:: Activity ::
To complete this task, print all the data below exactly but leave out the images.

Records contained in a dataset
▼
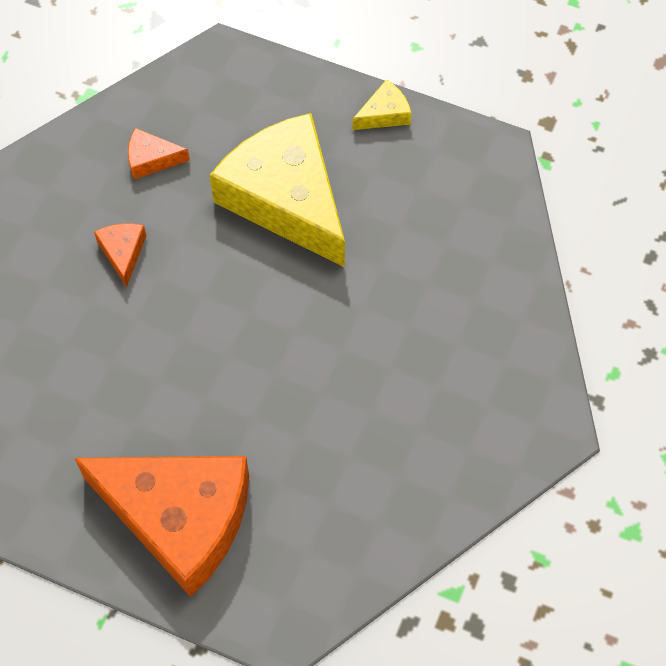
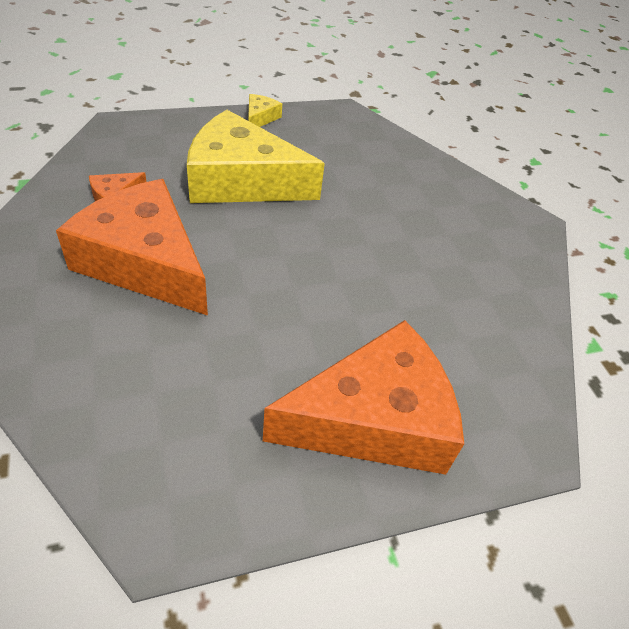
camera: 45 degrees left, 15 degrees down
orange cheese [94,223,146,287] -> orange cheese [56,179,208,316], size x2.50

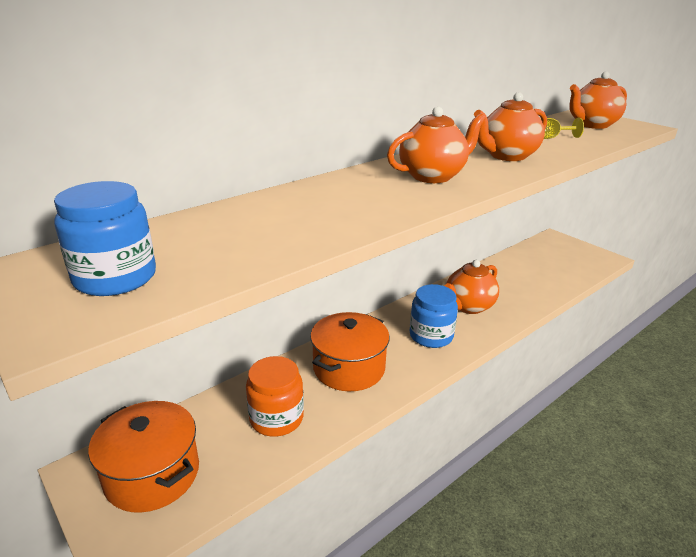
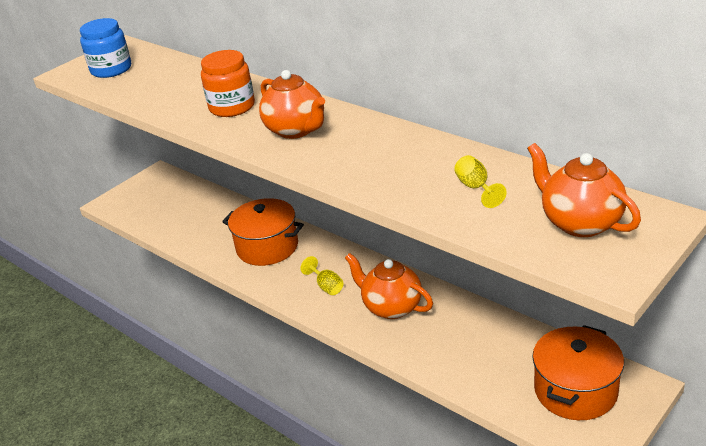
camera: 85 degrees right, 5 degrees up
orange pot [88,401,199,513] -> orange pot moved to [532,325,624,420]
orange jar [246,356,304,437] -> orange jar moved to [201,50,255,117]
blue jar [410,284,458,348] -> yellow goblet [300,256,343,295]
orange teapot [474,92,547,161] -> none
▲
:: Written response ::
camera: 45 degrees left, 15 degrees down
orange cheese [94,223,146,287] -> orange cheese [56,179,208,316], size x2.50

camera: 85 degrees right, 5 degrees up
orange pot [88,401,199,513] -> orange pot moved to [532,325,624,420]
orange jar [246,356,304,437] -> orange jar moved to [201,50,255,117]
blue jar [410,284,458,348] -> yellow goblet [300,256,343,295]
orange teapot [474,92,547,161] -> none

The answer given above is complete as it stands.